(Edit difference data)
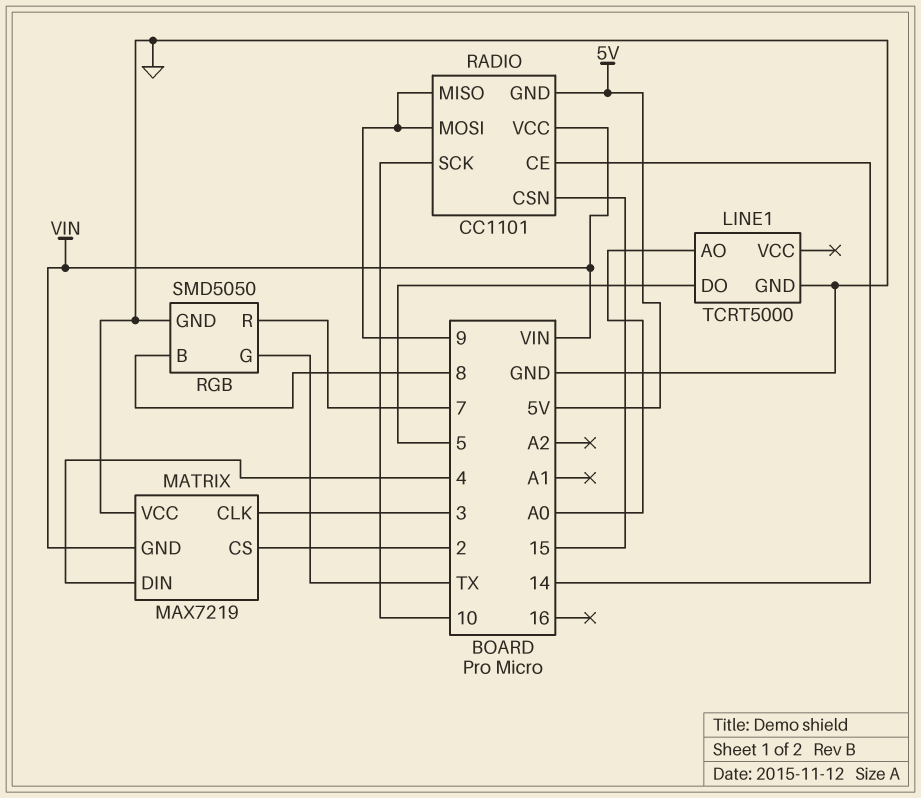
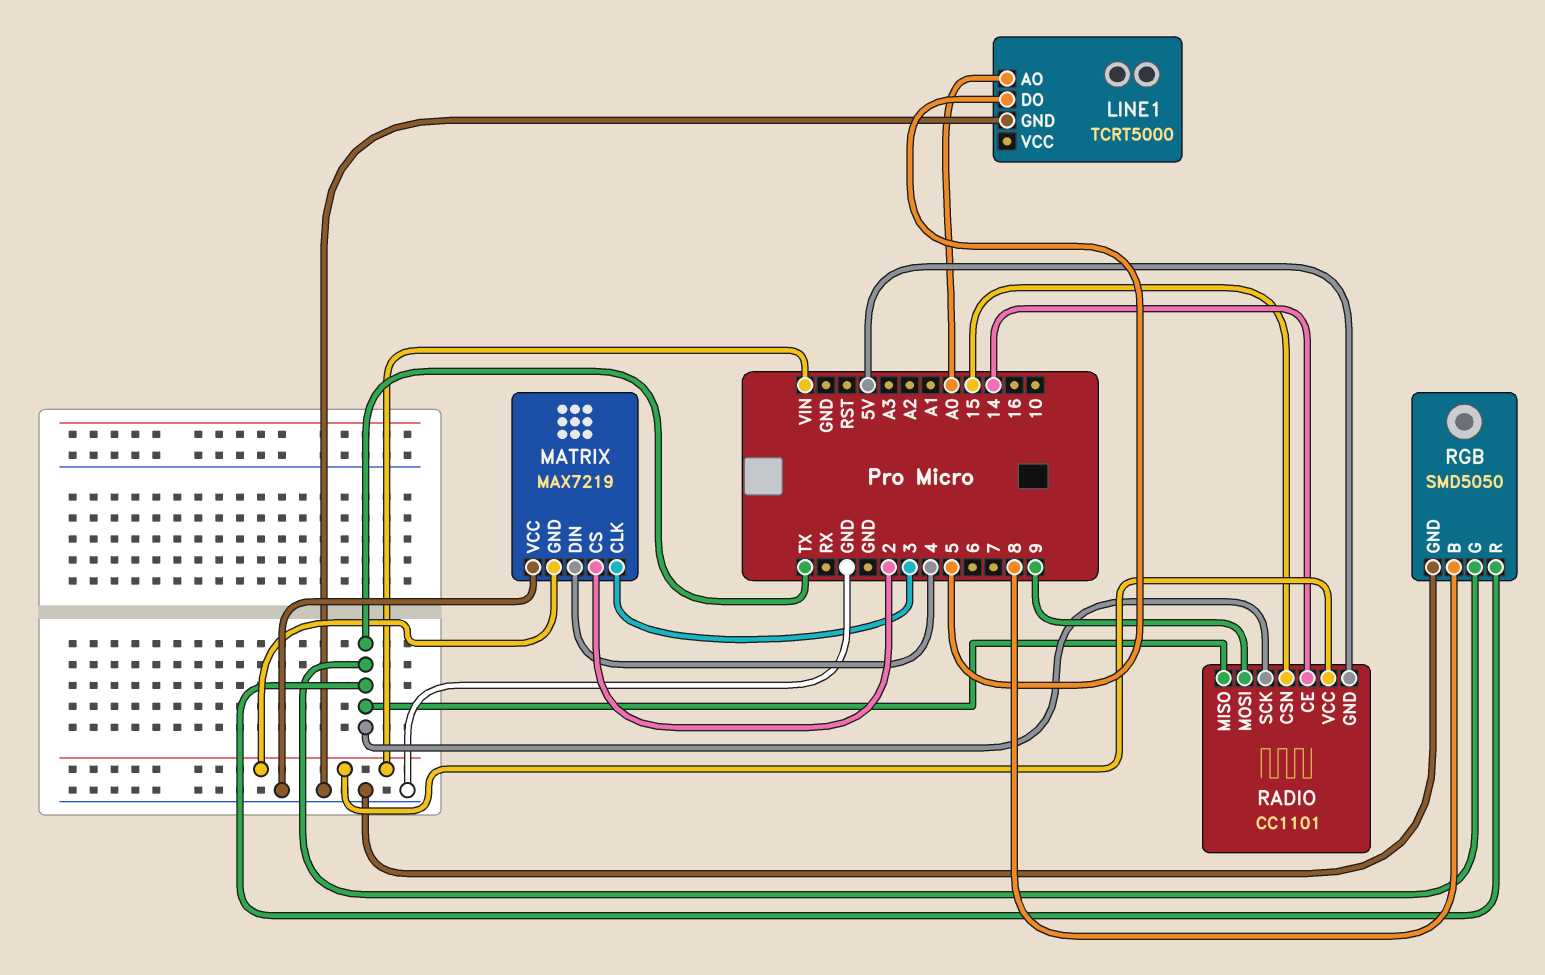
RADIO pin MISO: 9 -> TX
RADIO pin SCK: 10 -> TX
RGB pin R: 7 -> TX

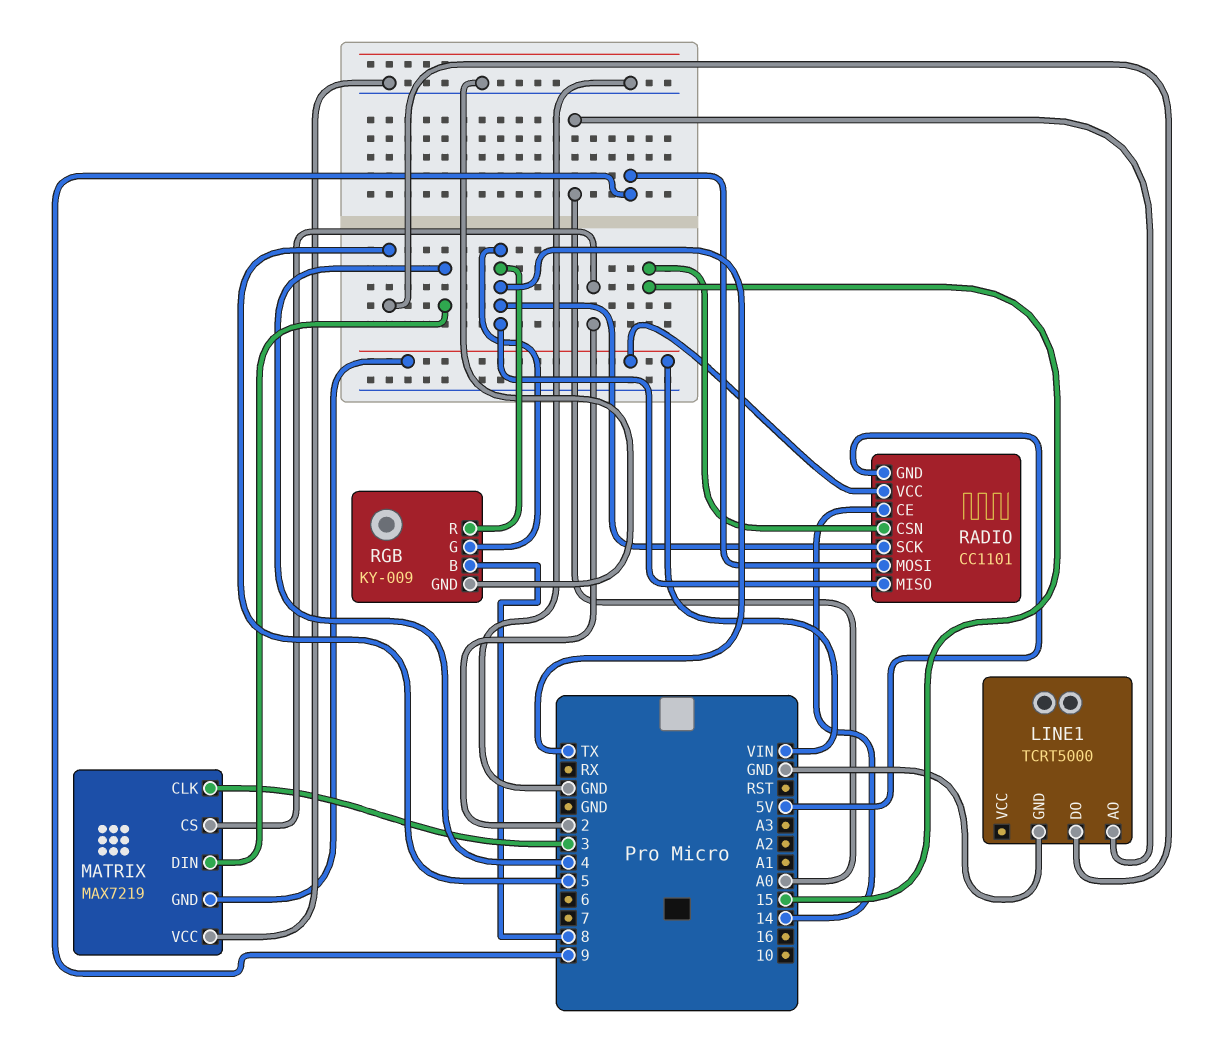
RGB: SMD5050 -> KY-009

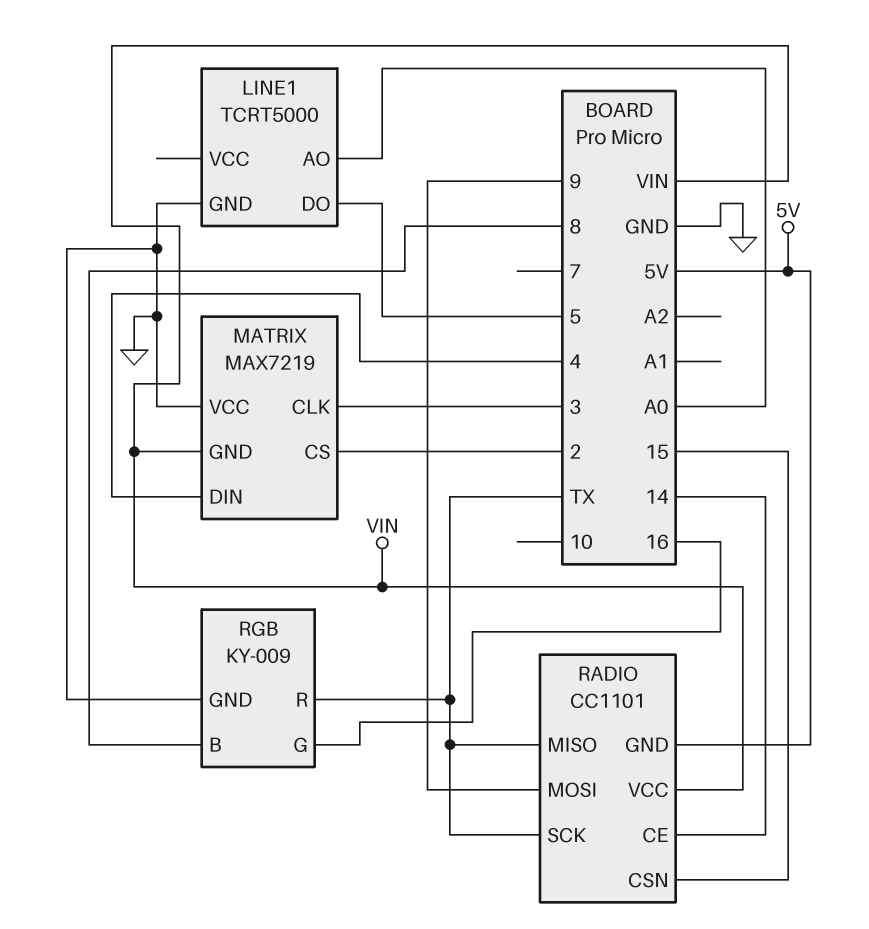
RGB pin G: TX -> 16

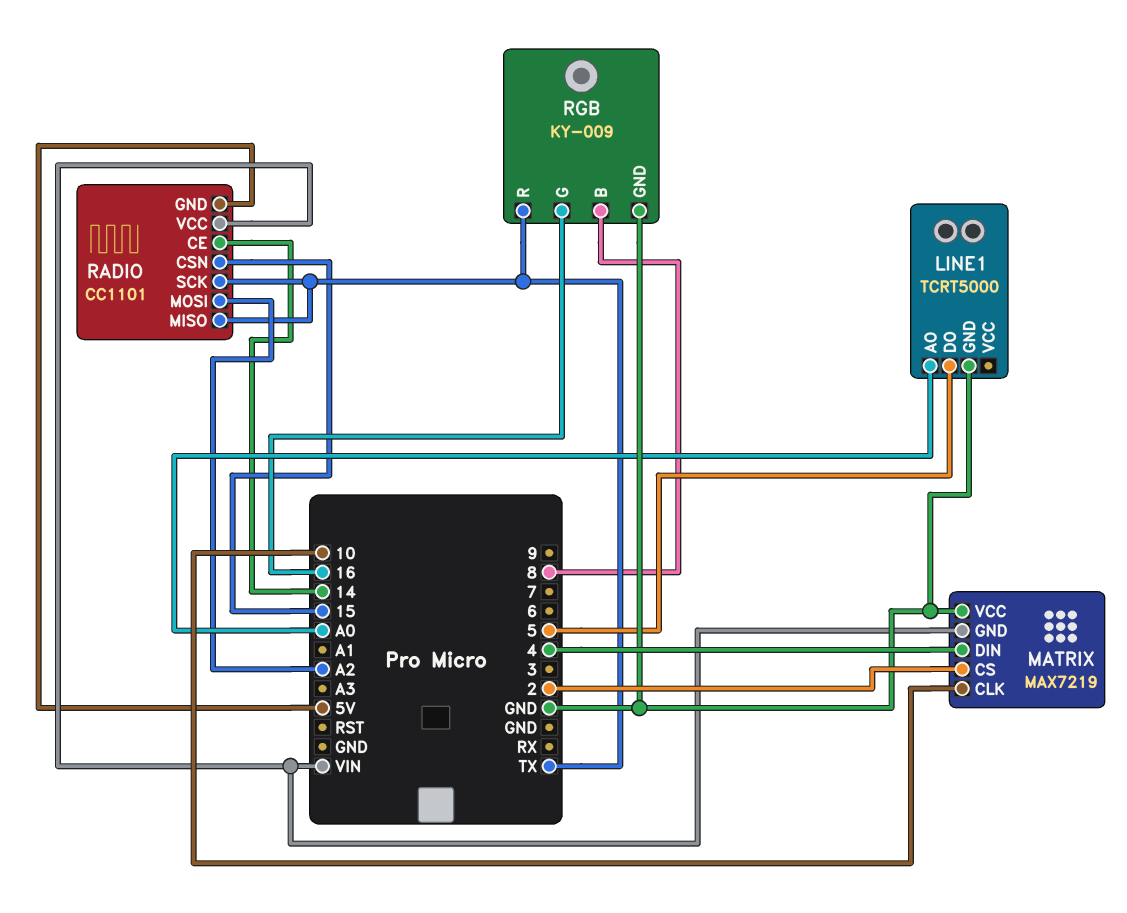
MATRIX pin CLK: 3 -> 10
RADIO pin MOSI: 9 -> A2

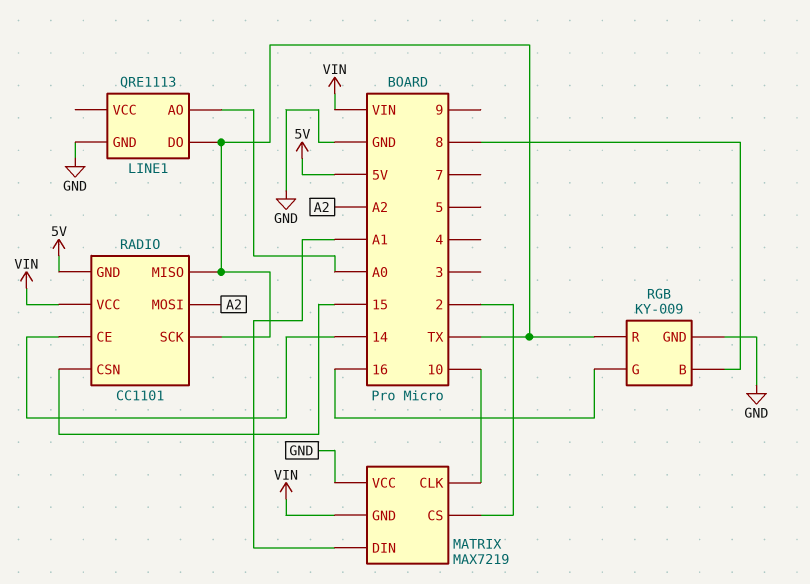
LINE1: TCRT5000 -> QRE1113
LINE1 pin DO: 5 -> TX
MATRIX pin DIN: 4 -> A1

ACTION ITEM: What you hand back should match the entries above exactly, except that no picture appears.

WRITTEN SOLUTION:
RADIO pin MISO: 9 -> TX
RADIO pin SCK: 10 -> TX
RGB pin R: 7 -> TX

RGB: SMD5050 -> KY-009

RGB pin G: TX -> 16

MATRIX pin CLK: 3 -> 10
RADIO pin MOSI: 9 -> A2

LINE1: TCRT5000 -> QRE1113
LINE1 pin DO: 5 -> TX
MATRIX pin DIN: 4 -> A1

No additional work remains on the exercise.